[EXCERPTED DATA — start]
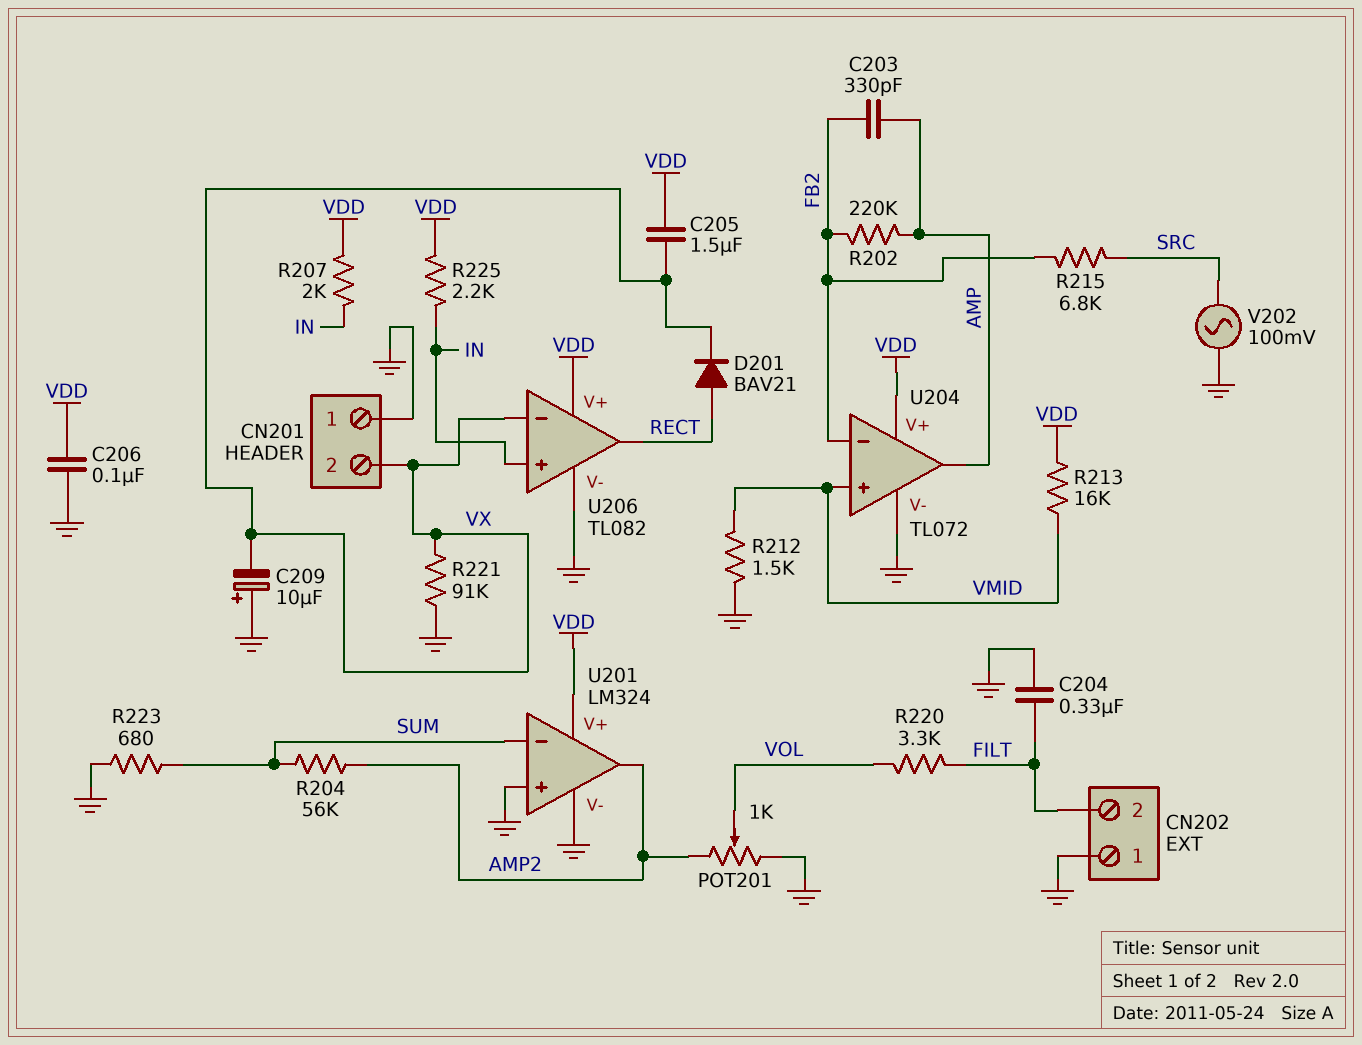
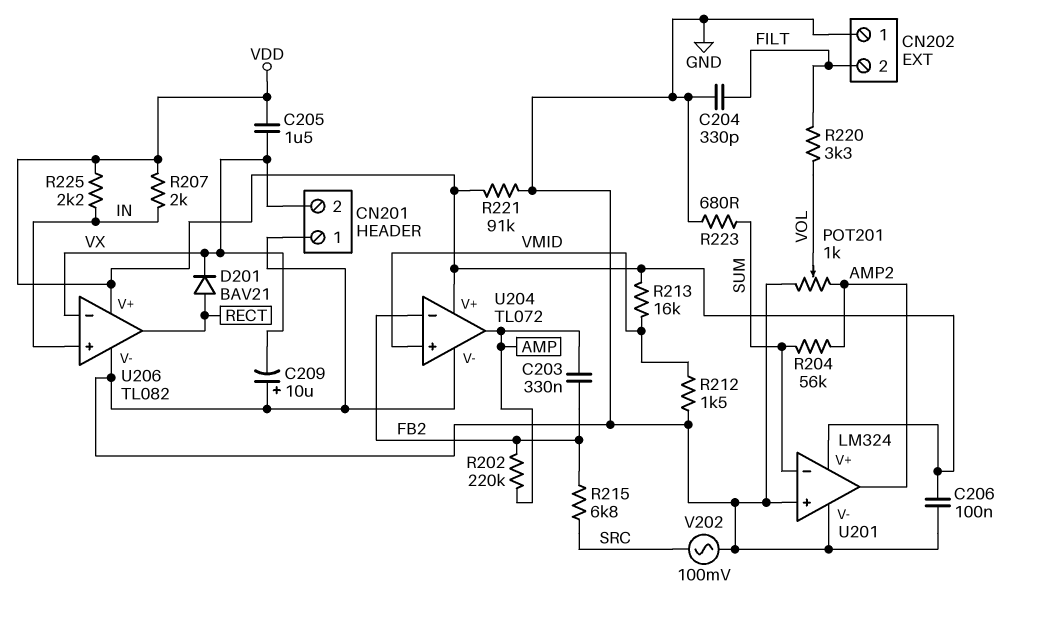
C203: 330pF (AMP, FB2) -> 330nF (AMP, FB2)
C204: 330nF (FILT, GND) -> 330pF (FILT, GND)
R221: 91k (GND, VX) -> 91k (GND, VDD)

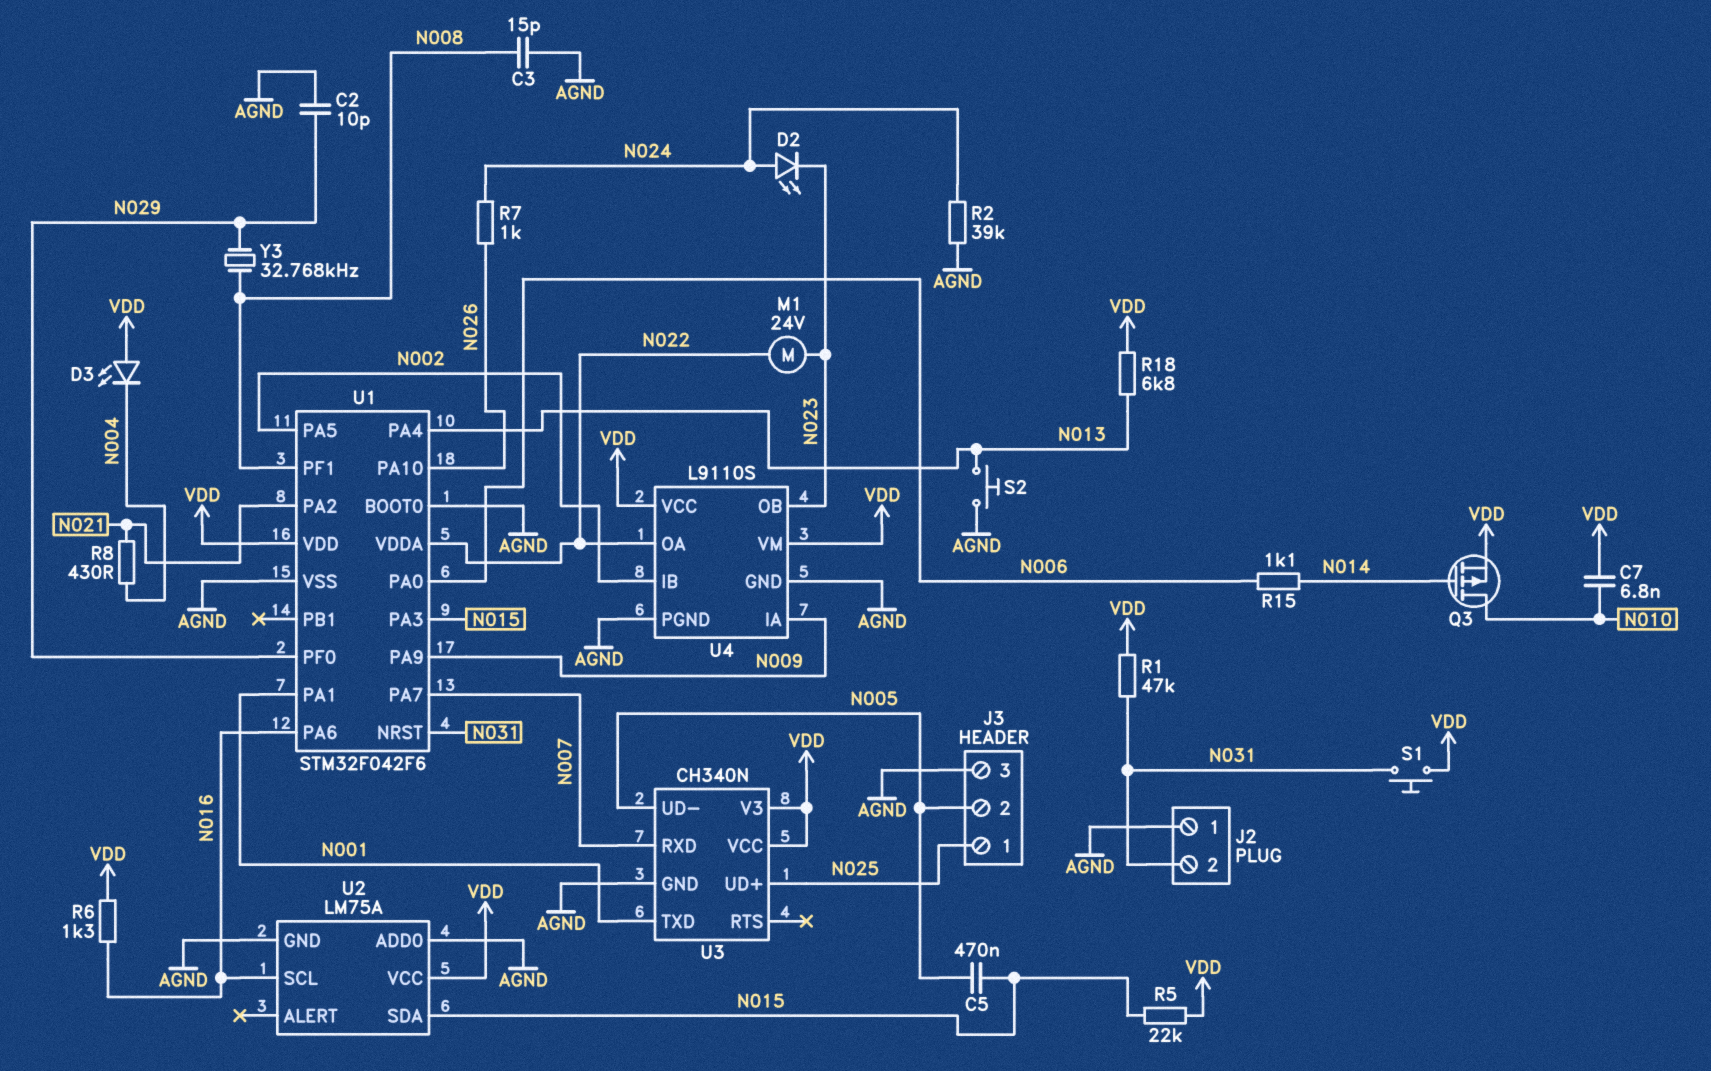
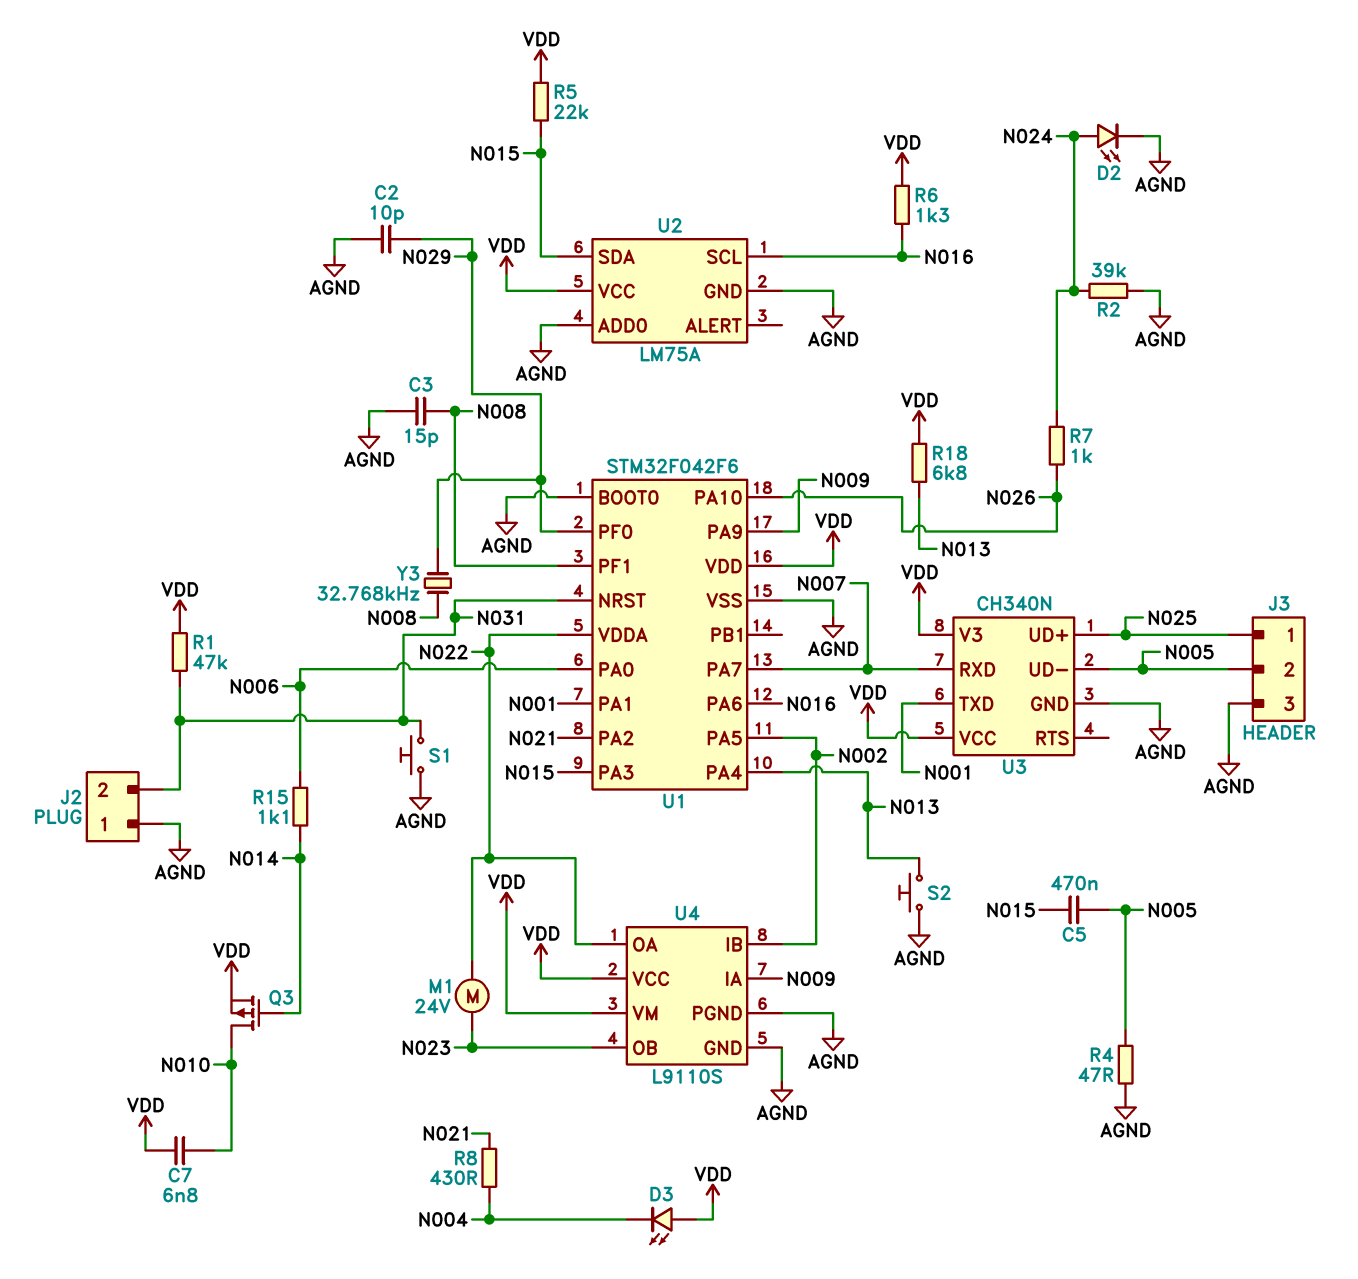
D2: LED (A N024, K N023) -> LED (A N024, K AGND)
R4: none -> 47 (AGND, N005)
S1: button (N031, VDD) -> button (AGND, N031)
[EXCERPTED DATA — finish]
= THE PROBLEM =
Each line of the entries where the string "AGND" occurs should be shown.

= OUTPUT FOR THIS EXERCISE =
D2: LED (A N024, K N023) -> LED (A N024, K AGND)
R4: none -> 47 (AGND, N005)
S1: button (N031, VDD) -> button (AGND, N031)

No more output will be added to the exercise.